**WORK ORDER**
Give the number of lines in these entries that contain "none", and nothing more.
++++ SOURCE DATA ++++
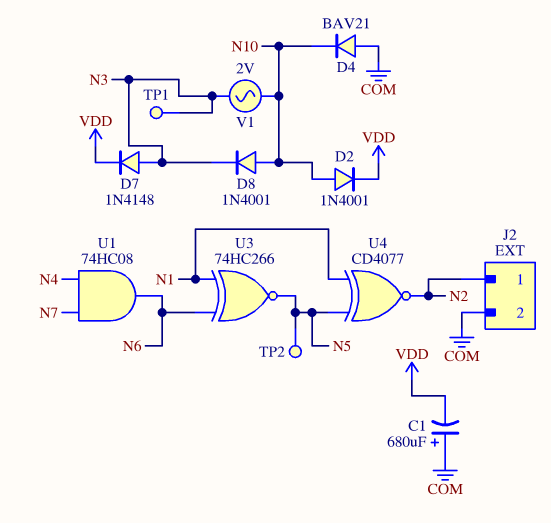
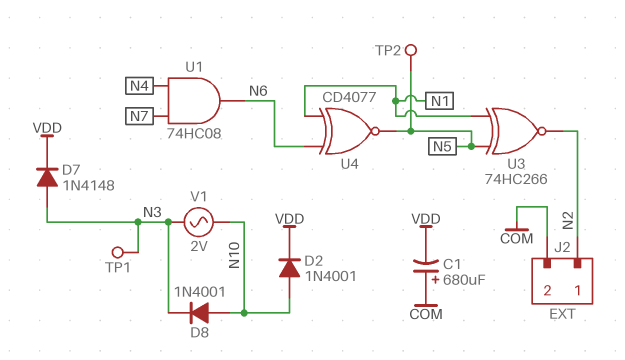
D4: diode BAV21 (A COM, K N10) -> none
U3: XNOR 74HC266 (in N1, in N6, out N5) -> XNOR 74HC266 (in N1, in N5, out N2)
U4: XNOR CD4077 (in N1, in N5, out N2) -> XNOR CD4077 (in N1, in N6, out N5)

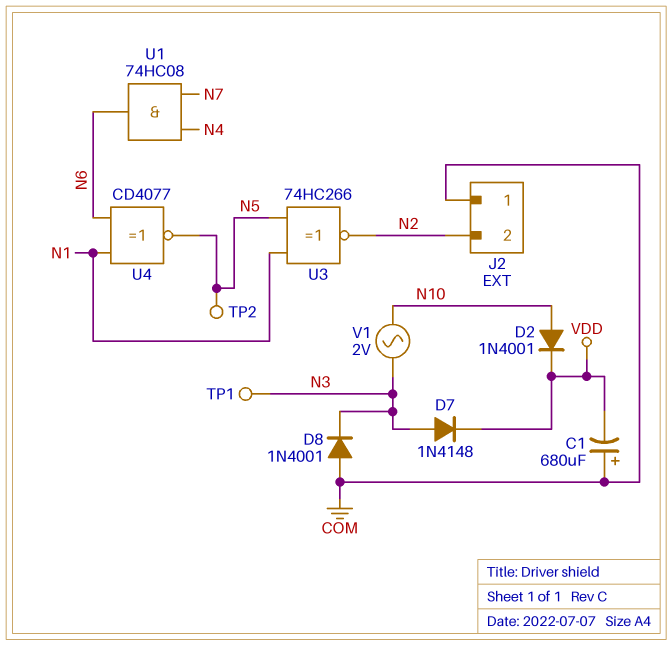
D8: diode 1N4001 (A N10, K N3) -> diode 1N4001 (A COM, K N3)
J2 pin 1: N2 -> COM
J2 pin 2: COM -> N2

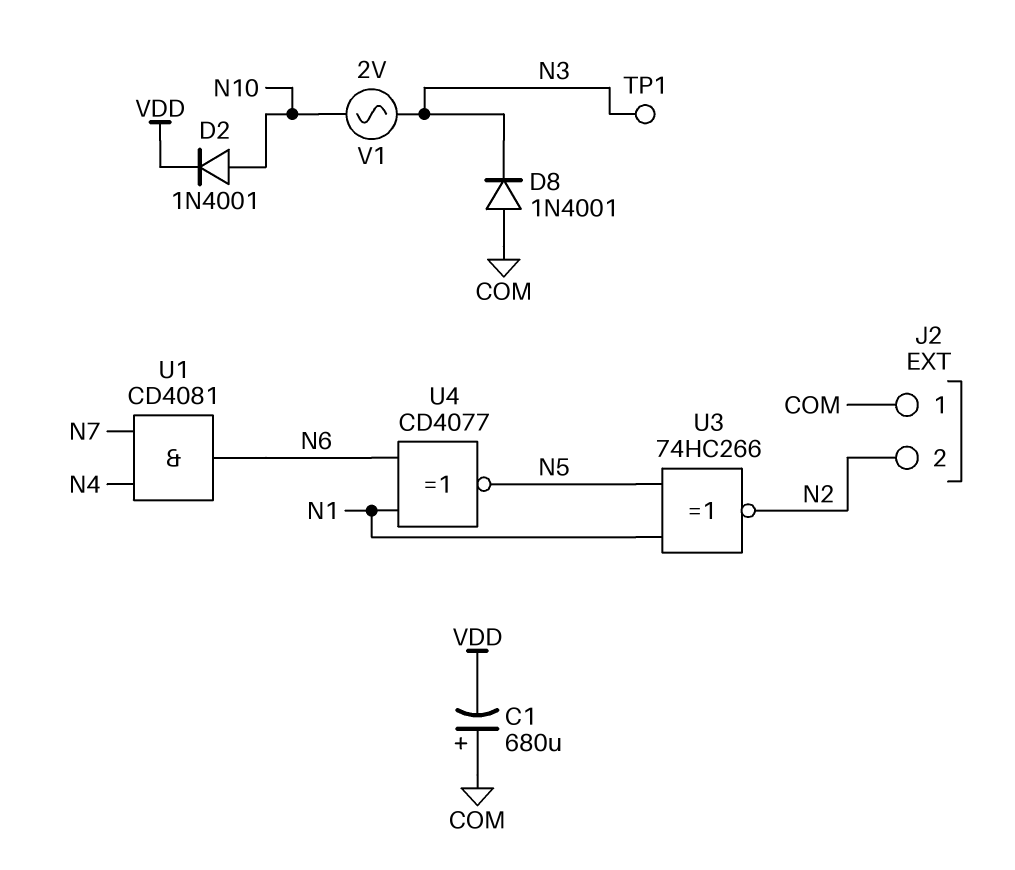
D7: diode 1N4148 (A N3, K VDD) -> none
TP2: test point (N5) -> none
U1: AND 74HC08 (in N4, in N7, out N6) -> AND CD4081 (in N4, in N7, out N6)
++++
**SOLVED PROBLEM**
3